(Content revision data)

##########

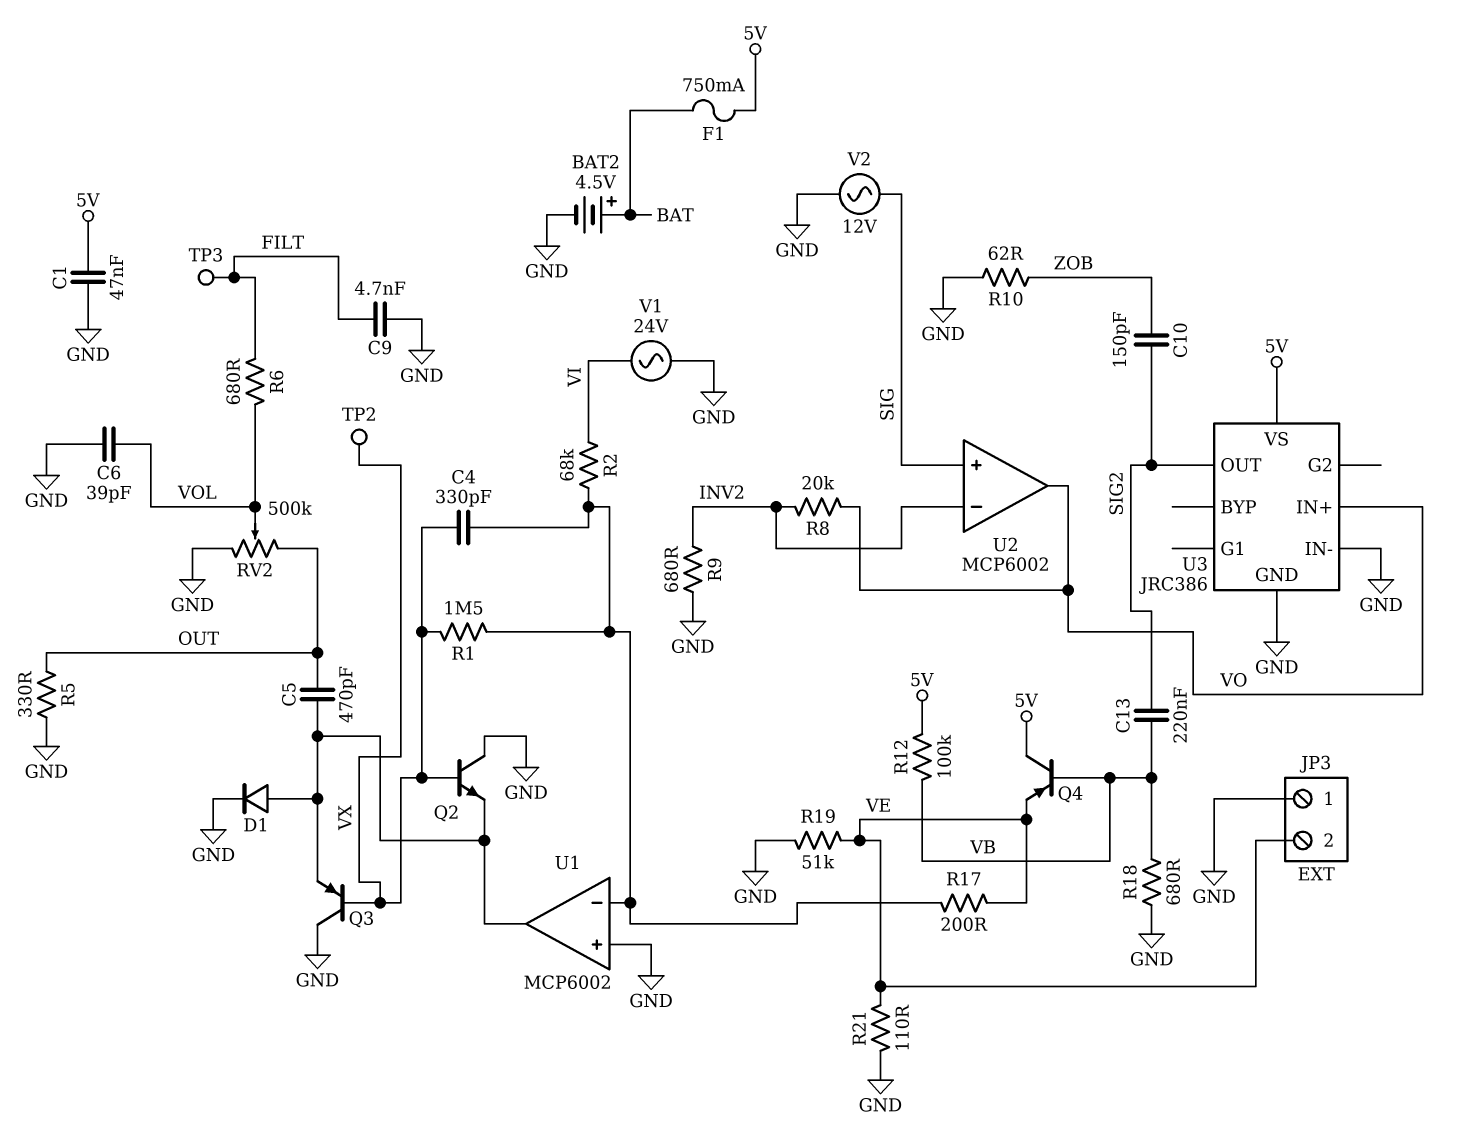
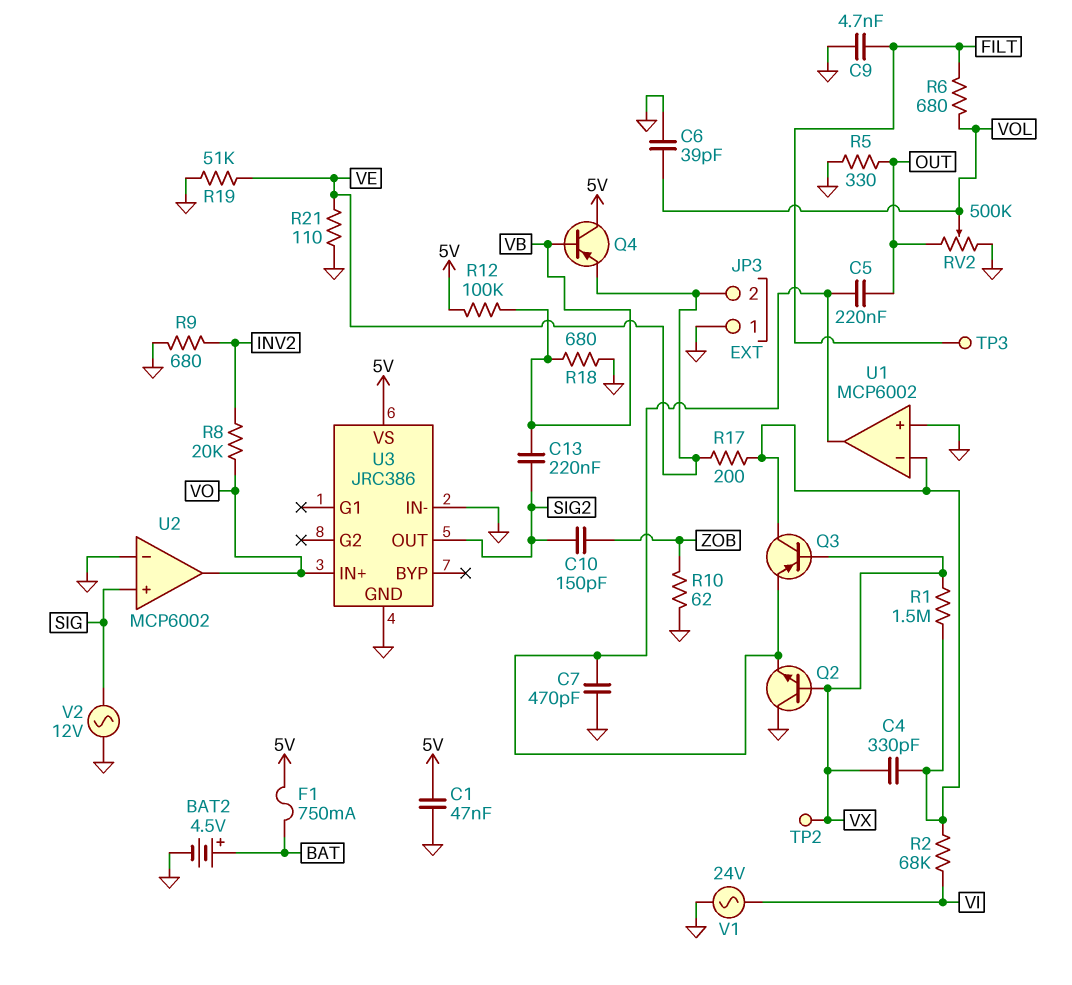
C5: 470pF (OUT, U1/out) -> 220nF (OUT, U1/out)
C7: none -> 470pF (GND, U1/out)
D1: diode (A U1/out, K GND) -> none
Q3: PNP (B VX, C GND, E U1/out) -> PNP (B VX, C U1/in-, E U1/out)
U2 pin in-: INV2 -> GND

##########

* GOAL OF THE EXERCISE *
Give the entries above again exactly, minus their pictures.

* EXERCISE RESPONSE *
C5: 470pF (OUT, U1/out) -> 220nF (OUT, U1/out)
C7: none -> 470pF (GND, U1/out)
D1: diode (A U1/out, K GND) -> none
Q3: PNP (B VX, C GND, E U1/out) -> PNP (B VX, C U1/in-, E U1/out)
U2 pin in-: INV2 -> GND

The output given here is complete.